The problem —
An exact reproduction of the lines from the one with "DHT3 pin DATA: MO -> 10" to the end of the data below is required. No other lines may be included.

'''

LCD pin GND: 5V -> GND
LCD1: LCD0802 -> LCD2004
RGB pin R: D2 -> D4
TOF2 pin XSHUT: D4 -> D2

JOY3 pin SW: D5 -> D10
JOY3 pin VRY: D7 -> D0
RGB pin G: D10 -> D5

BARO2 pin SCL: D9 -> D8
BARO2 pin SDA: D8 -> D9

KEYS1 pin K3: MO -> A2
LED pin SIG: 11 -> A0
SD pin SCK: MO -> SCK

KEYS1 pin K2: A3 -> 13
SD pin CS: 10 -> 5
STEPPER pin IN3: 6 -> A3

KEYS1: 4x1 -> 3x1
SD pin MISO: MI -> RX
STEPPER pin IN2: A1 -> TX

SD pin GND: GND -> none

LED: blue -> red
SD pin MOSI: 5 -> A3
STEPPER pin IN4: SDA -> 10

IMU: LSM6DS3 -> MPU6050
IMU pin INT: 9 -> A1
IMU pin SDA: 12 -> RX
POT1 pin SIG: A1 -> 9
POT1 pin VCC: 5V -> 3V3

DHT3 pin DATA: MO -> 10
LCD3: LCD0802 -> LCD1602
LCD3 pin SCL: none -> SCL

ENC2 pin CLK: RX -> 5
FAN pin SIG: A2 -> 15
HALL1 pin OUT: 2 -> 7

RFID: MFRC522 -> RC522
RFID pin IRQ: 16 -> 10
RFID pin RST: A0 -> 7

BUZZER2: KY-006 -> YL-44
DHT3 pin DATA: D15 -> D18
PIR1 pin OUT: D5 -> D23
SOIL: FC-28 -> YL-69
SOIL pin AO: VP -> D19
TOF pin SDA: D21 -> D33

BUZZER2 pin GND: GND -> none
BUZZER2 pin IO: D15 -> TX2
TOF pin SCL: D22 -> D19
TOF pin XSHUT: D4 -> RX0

'''

Response for this exercise —
DHT3 pin DATA: MO -> 10
LCD3: LCD0802 -> LCD1602
LCD3 pin SCL: none -> SCL

ENC2 pin CLK: RX -> 5
FAN pin SIG: A2 -> 15
HALL1 pin OUT: 2 -> 7

RFID: MFRC522 -> RC522
RFID pin IRQ: 16 -> 10
RFID pin RST: A0 -> 7

BUZZER2: KY-006 -> YL-44
DHT3 pin DATA: D15 -> D18
PIR1 pin OUT: D5 -> D23
SOIL: FC-28 -> YL-69
SOIL pin AO: VP -> D19
TOF pin SDA: D21 -> D33

BUZZER2 pin GND: GND -> none
BUZZER2 pin IO: D15 -> TX2
TOF pin SCL: D22 -> D19
TOF pin XSHUT: D4 -> RX0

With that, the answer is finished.